(GIVEN DATA)

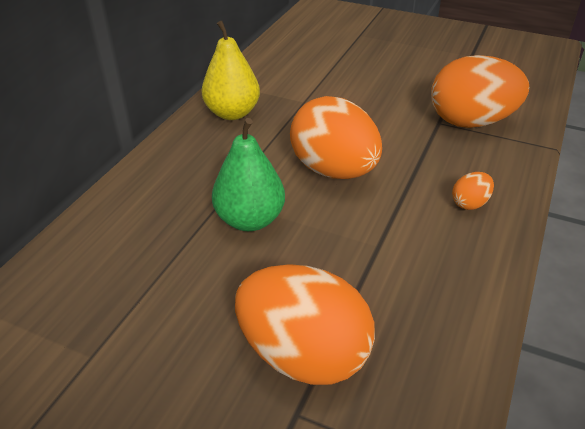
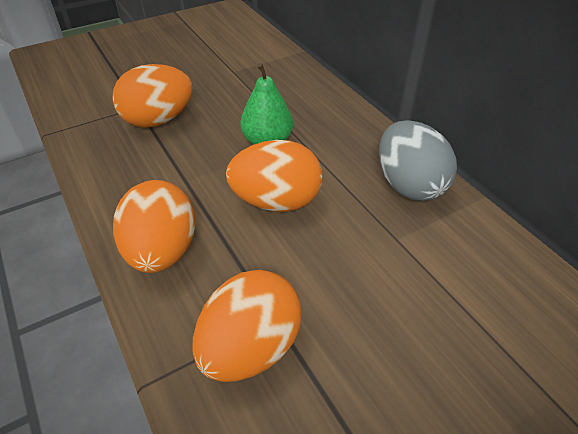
camera: 125 degrees right, 5 degrees up
(232, 113) = (409, 185): yellow pear -> grey egg
(470, 203) = (162, 251): orange egg -> orange egg, size x2.34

(WORK INSTRUCTION) Return to the listing above and set it down exactly, leaving out its pictures.

(SOLUTION BELOW)
camera: 125 degrees right, 5 degrees up
(232, 113) = (409, 185): yellow pear -> grey egg
(470, 203) = (162, 251): orange egg -> orange egg, size x2.34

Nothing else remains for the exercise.